[DATA EXTRACTS — start]

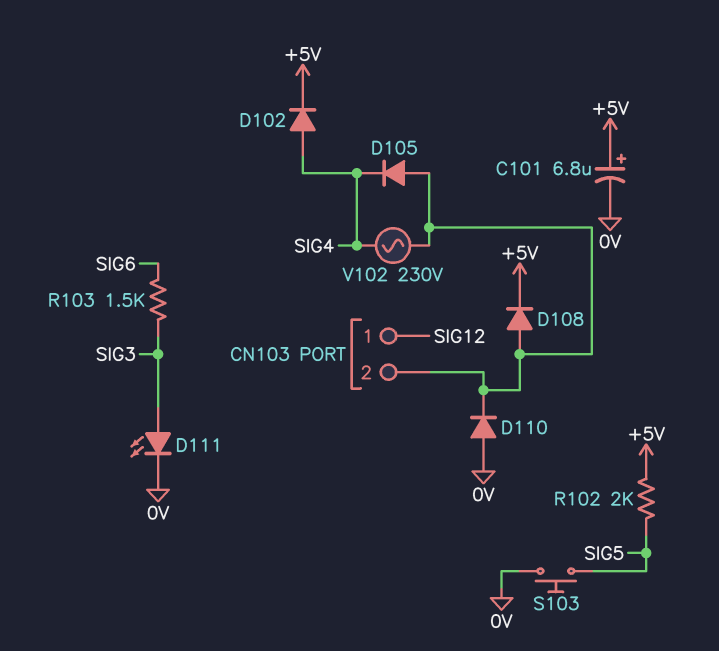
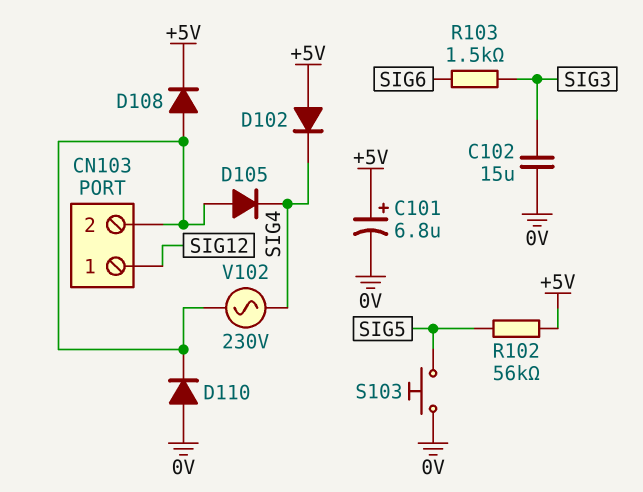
C102: none -> 15uF (0V, SIG3)
D102: diode (A SIG4, K +5V) -> diode (A +5V, K SIG4)
D111: LED (A SIG3, K 0V) -> none
R102: 2k (+5V, SIG5) -> 56k (+5V, SIG5)

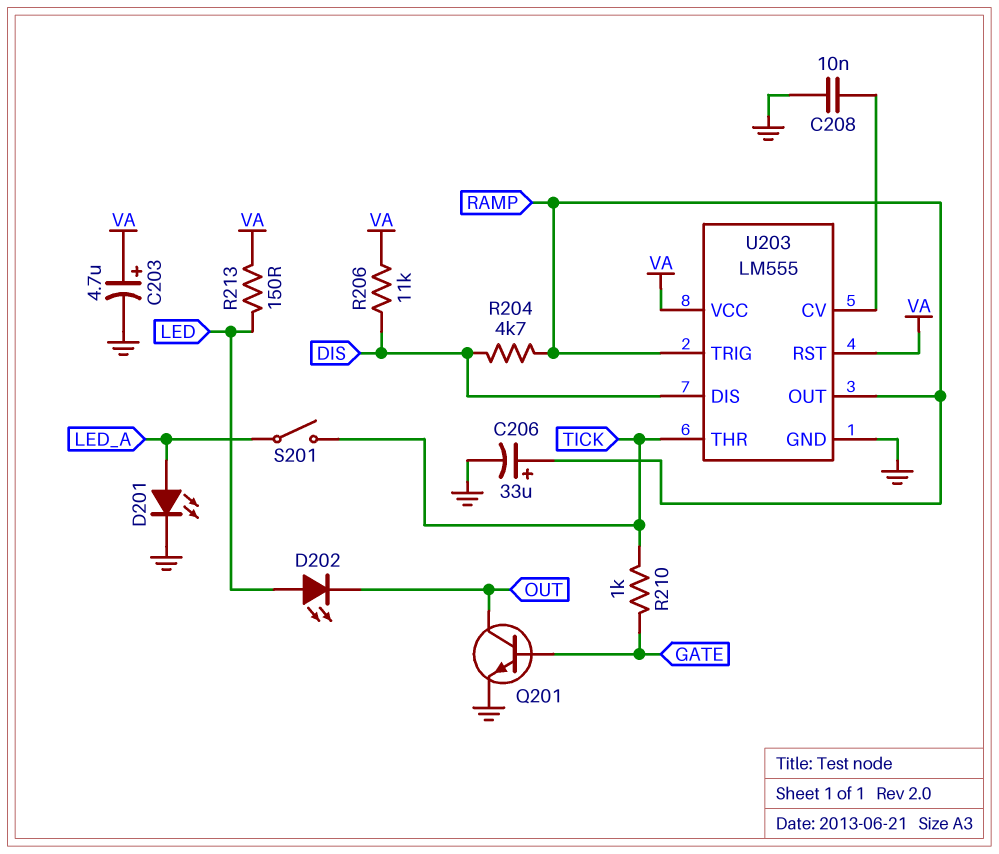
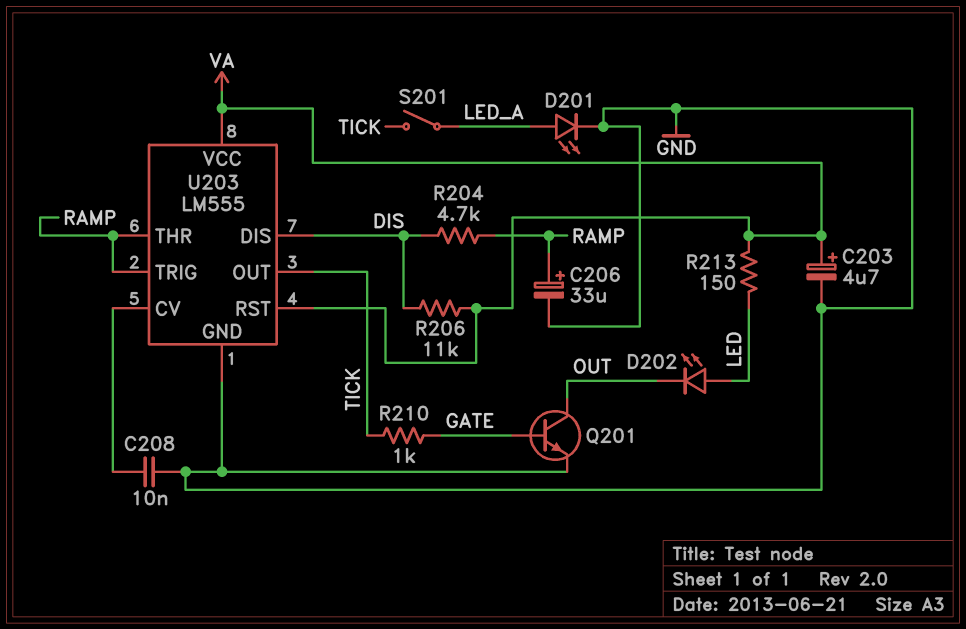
U203 pin OUT: RAMP -> TICK
U203 pin THR: TICK -> RAMP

[DATA EXTRACTS — finish]

TASK INSTRUCTIONS:
Please retype every entry above exactly, leaving out any picture.

WRITTEN ANSWER:
C102: none -> 15uF (0V, SIG3)
D102: diode (A SIG4, K +5V) -> diode (A +5V, K SIG4)
D111: LED (A SIG3, K 0V) -> none
R102: 2k (+5V, SIG5) -> 56k (+5V, SIG5)

U203 pin OUT: RAMP -> TICK
U203 pin THR: TICK -> RAMP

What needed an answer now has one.